Extracted data entries
---*---

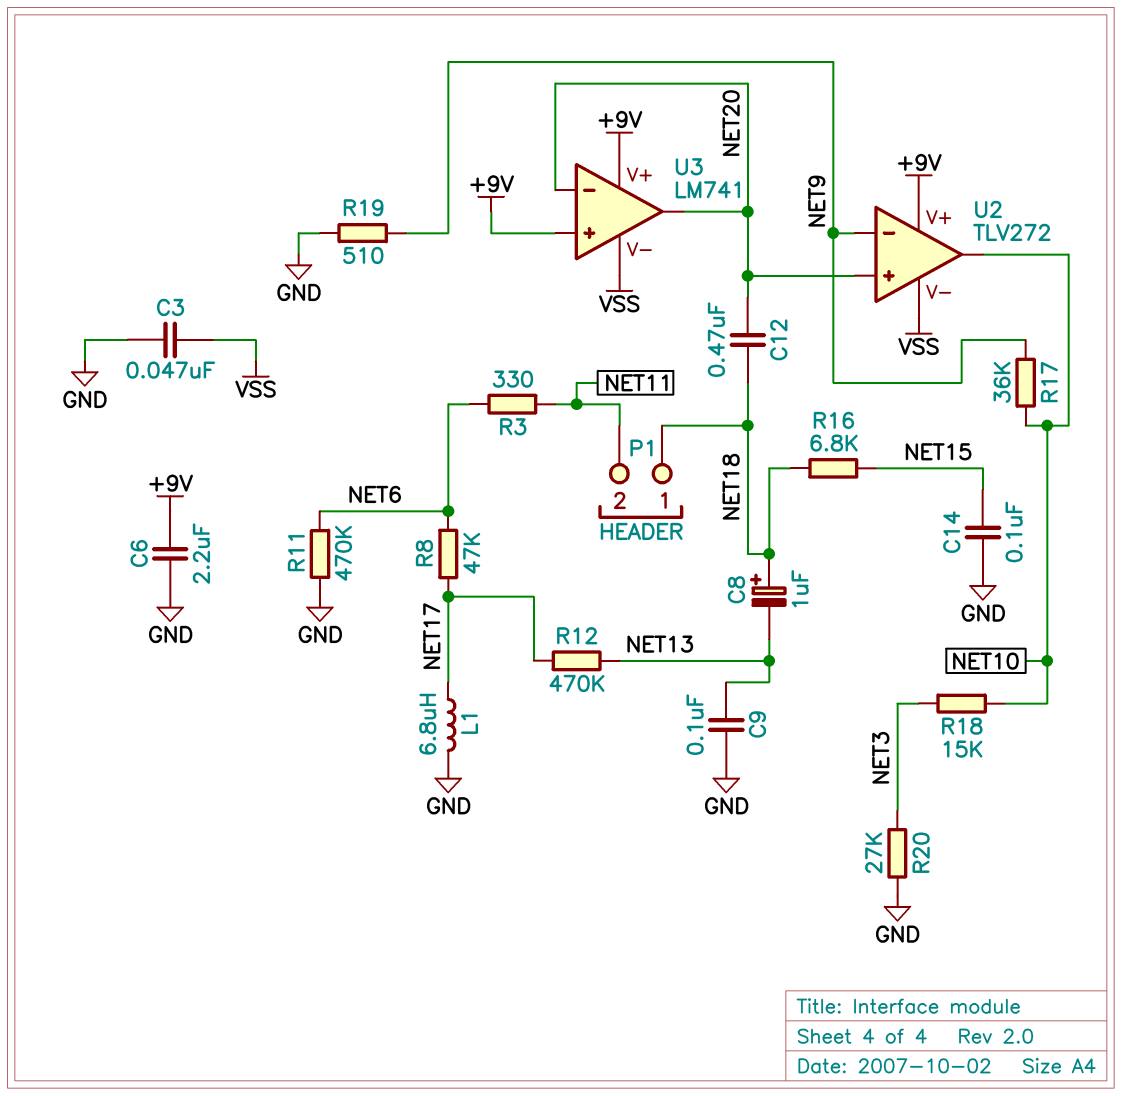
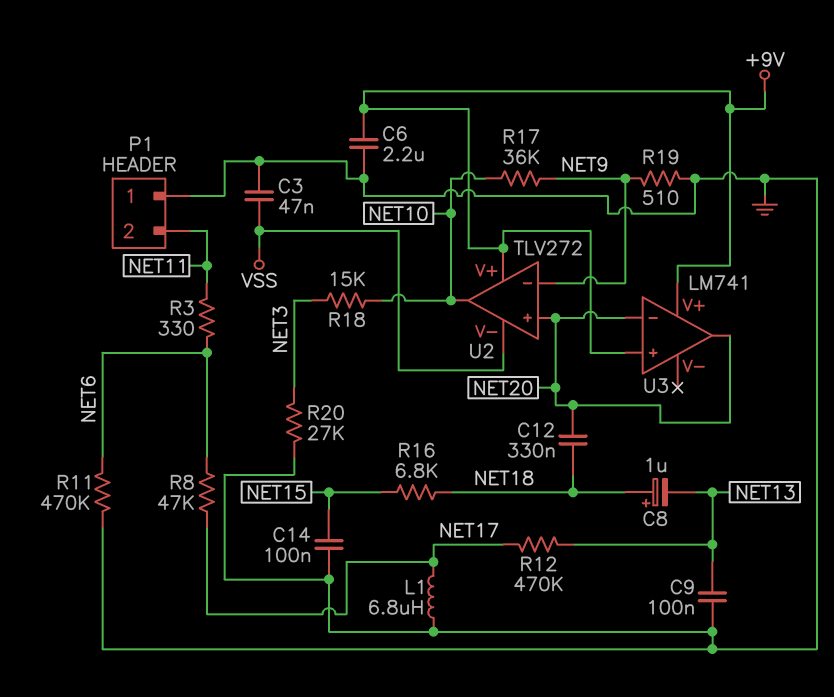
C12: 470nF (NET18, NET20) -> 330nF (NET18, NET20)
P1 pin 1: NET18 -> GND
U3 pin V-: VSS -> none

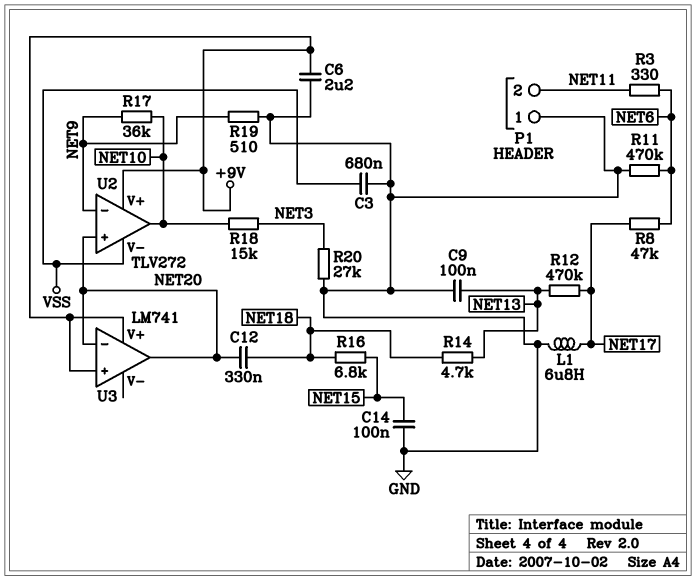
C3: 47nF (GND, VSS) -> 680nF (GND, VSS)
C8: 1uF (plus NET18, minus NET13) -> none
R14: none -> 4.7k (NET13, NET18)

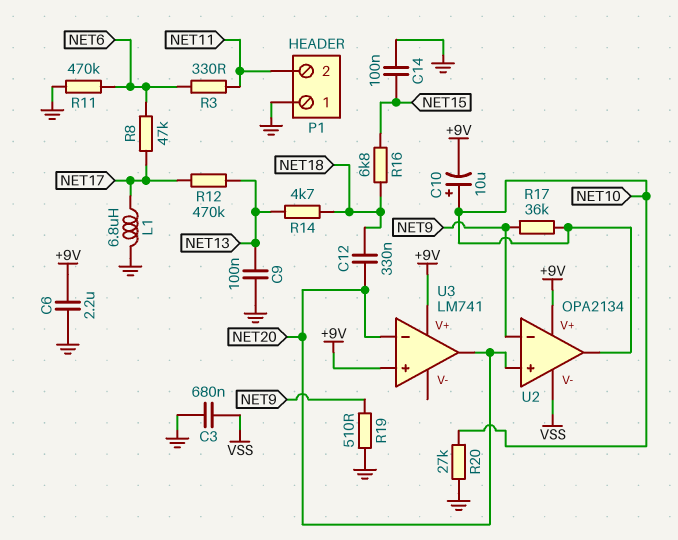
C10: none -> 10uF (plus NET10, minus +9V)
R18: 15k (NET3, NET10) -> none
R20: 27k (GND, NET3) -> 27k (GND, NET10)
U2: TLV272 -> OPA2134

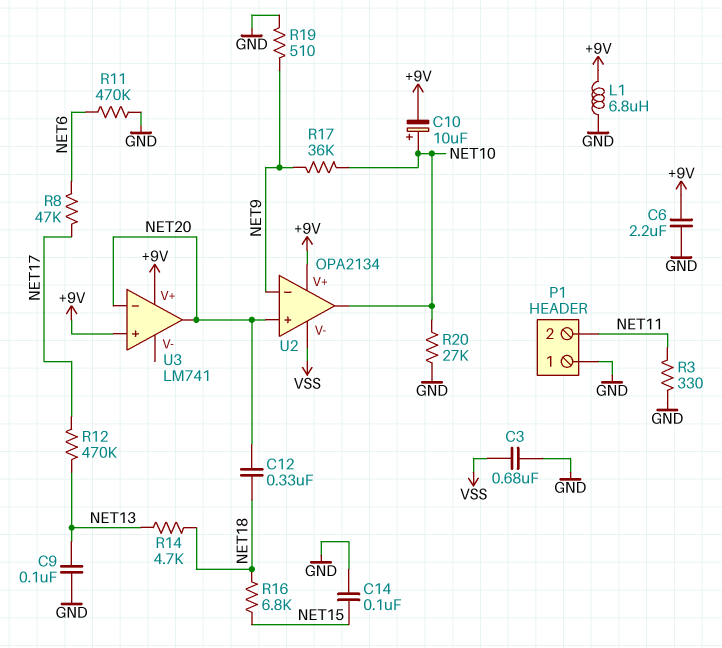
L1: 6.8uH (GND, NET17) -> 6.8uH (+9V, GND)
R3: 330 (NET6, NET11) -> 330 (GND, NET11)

---*---

◆ **What to work on**
Which lines above hold the string "none"? Copy each of them.

◆ **Output of the task**
U3 pin V-: VSS -> none
C8: 1uF (plus NET18, minus NET13) -> none
R14: none -> 4.7k (NET13, NET18)
C10: none -> 10uF (plus NET10, minus +9V)
R18: 15k (NET3, NET10) -> none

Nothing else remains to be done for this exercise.